(Directions) Copy the material below word for word, starting at its first line and stopping after the line that contains "Trust Bank Ltd". Include both of those lines.

(Material for the task)
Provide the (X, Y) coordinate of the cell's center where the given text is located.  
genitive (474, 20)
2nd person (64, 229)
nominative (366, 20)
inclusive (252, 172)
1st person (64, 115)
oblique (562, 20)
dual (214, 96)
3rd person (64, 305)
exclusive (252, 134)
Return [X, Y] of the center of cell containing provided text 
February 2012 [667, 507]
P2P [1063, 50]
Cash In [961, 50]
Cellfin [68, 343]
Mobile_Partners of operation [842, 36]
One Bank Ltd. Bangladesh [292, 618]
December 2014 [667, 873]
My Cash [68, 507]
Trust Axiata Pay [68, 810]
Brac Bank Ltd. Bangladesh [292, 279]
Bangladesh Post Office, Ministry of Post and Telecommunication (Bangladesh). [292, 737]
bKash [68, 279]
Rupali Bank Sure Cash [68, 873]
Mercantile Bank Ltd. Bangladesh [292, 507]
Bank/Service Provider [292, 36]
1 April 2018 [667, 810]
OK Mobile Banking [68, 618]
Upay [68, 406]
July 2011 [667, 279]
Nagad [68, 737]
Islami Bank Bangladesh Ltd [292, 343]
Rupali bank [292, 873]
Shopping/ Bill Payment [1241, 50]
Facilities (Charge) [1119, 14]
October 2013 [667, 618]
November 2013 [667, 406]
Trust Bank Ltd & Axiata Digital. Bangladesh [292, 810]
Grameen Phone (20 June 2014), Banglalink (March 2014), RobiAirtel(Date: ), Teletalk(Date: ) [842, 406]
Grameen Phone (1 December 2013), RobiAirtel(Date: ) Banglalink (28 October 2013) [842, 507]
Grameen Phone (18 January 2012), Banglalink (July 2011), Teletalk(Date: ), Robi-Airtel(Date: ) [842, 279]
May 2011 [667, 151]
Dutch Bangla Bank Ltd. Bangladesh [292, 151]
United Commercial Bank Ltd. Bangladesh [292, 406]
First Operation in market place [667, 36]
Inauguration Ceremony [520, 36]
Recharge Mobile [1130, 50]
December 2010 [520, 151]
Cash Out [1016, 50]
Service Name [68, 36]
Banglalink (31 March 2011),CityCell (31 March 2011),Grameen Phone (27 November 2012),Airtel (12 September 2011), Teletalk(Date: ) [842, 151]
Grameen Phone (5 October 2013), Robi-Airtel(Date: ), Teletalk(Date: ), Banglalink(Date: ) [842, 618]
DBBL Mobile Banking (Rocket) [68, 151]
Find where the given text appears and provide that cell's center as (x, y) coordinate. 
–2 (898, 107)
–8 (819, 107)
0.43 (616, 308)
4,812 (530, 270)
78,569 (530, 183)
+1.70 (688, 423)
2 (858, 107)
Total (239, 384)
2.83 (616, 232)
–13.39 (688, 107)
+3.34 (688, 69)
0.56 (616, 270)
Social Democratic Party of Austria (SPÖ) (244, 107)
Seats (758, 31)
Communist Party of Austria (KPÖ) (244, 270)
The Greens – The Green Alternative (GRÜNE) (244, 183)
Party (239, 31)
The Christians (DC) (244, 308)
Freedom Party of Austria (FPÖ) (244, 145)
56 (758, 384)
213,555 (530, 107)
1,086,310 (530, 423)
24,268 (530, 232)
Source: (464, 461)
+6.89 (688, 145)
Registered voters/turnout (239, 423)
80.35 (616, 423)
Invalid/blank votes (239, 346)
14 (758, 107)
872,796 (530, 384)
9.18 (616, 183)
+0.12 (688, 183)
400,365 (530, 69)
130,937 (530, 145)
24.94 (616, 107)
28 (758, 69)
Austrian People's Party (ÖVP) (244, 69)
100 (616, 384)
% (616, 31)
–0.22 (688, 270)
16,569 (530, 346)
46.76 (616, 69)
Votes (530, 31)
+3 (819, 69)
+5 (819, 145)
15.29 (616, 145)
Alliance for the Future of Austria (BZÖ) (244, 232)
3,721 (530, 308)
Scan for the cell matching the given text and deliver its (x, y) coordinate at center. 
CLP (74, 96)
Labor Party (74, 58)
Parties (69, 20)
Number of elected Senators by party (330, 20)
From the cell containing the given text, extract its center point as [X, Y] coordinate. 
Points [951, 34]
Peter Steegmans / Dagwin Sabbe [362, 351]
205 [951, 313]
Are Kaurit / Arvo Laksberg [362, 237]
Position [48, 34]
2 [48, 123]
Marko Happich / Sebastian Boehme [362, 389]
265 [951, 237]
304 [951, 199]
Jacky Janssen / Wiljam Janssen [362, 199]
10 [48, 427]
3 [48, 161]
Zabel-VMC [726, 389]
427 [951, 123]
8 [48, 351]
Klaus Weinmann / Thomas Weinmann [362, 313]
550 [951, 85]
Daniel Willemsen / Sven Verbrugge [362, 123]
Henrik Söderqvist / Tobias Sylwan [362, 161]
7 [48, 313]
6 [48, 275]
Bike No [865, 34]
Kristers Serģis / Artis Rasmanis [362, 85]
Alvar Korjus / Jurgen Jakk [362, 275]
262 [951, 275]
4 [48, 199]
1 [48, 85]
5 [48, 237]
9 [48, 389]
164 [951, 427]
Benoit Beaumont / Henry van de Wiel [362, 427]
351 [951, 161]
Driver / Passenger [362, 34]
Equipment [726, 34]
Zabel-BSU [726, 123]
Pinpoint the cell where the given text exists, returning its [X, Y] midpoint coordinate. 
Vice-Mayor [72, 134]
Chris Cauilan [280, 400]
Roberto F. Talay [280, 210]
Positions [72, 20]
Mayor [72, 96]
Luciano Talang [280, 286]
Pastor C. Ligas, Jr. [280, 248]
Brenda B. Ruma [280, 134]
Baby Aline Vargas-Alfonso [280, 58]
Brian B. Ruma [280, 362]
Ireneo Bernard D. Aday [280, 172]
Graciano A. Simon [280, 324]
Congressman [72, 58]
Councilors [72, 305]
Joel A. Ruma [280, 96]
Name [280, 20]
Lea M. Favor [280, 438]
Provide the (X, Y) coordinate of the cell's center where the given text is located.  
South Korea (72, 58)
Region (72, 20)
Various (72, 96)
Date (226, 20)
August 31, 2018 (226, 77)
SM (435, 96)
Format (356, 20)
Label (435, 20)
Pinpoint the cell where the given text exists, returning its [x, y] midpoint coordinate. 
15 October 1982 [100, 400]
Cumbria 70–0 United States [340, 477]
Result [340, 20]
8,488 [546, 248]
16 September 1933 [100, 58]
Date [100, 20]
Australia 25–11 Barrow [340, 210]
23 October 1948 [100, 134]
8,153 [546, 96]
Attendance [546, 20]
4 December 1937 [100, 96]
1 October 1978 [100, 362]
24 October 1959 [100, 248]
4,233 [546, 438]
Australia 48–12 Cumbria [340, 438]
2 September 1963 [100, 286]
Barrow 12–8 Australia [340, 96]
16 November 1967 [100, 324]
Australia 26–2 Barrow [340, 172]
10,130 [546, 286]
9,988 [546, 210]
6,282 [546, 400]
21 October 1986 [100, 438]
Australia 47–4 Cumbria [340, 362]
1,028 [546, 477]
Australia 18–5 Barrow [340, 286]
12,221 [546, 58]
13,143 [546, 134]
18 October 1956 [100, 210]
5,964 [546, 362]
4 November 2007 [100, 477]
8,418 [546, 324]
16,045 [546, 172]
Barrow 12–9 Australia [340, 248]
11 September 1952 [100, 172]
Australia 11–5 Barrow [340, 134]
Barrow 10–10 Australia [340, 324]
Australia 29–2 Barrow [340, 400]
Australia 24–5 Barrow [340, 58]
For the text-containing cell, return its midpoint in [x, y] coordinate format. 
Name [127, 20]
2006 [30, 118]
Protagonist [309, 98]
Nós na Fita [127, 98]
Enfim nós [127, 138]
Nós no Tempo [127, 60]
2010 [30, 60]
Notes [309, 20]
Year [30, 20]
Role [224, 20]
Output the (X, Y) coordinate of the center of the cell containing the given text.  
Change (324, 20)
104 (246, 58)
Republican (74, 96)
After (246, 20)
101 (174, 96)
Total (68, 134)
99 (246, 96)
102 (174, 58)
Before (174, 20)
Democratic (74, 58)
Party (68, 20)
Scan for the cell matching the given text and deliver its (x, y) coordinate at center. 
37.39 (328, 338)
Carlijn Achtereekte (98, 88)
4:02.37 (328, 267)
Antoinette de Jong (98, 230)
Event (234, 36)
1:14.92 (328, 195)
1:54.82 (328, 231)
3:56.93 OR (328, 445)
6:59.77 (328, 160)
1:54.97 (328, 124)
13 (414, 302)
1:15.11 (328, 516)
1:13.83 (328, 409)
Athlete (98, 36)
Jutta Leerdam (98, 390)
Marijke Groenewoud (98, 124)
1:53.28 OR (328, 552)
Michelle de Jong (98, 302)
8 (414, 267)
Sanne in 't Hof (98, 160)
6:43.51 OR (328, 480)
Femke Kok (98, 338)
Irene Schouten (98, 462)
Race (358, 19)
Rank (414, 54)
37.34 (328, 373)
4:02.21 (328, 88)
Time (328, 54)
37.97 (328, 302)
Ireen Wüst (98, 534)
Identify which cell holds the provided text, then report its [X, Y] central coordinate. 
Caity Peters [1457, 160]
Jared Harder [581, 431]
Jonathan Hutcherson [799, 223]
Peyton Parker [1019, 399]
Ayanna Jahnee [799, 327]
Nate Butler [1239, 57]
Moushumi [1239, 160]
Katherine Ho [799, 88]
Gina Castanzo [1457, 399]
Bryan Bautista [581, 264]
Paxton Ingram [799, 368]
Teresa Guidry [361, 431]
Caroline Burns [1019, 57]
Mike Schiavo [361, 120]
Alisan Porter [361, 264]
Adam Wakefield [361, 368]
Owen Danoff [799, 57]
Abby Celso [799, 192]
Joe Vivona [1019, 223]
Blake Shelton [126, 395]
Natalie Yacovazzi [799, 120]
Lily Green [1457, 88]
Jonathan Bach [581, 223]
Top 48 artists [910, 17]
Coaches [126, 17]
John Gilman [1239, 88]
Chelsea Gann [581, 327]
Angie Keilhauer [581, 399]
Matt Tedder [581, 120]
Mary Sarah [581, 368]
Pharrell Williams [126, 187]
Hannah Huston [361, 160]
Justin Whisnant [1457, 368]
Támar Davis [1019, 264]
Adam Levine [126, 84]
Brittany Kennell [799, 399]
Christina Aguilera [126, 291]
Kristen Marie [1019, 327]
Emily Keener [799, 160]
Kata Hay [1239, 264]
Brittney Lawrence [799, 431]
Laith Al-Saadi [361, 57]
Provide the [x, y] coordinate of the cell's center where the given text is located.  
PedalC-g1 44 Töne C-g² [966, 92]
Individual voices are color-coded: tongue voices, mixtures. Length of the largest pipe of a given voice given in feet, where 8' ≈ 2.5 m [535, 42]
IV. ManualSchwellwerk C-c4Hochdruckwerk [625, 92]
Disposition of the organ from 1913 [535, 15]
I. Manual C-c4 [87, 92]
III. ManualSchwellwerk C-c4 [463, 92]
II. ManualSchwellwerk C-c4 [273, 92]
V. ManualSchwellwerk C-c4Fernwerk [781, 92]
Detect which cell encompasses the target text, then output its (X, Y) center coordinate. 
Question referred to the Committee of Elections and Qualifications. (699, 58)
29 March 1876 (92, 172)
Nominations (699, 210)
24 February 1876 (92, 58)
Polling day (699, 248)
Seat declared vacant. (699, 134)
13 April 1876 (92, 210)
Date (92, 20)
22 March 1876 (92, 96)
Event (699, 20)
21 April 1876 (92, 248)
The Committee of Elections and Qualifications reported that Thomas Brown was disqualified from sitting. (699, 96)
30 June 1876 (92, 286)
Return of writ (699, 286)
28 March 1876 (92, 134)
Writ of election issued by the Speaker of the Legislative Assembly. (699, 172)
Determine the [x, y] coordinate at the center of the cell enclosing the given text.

(Solution for this exercise)
Provide the (X, Y) coordinate of the cell's center where the given text is located.  
genitive (474, 20)
2nd person (64, 229)
nominative (366, 20)
inclusive (252, 172)
1st person (64, 115)
oblique (562, 20)
dual (214, 96)
3rd person (64, 305)
exclusive (252, 134)
Return [X, Y] of the center of cell containing provided text 
February 2012 [667, 507]
P2P [1063, 50]
Cash In [961, 50]
Cellfin [68, 343]
Mobile_Partners of operation [842, 36]
One Bank Ltd. Bangladesh [292, 618]
December 2014 [667, 873]
My Cash [68, 507]
Trust Axiata Pay [68, 810]
Brac Bank Ltd. Bangladesh [292, 279]
Bangladesh Post Office, Ministry of Post and Telecommunication (Bangladesh). [292, 737]
bKash [68, 279]
Rupali Bank Sure Cash [68, 873]
Mercantile Bank Ltd. Bangladesh [292, 507]
Bank/Service Provider [292, 36]
1 April 2018 [667, 810]
OK Mobile Banking [68, 618]
Upay [68, 406]
July 2011 [667, 279]
Nagad [68, 737]
Islami Bank Bangladesh Ltd [292, 343]
Rupali bank [292, 873]
Shopping/ Bill Payment [1241, 50]
Facilities (Charge) [1119, 14]
October 2013 [667, 618]
November 2013 [667, 406]
Trust Bank Ltd & Axiata Digital. Bangladesh [292, 810]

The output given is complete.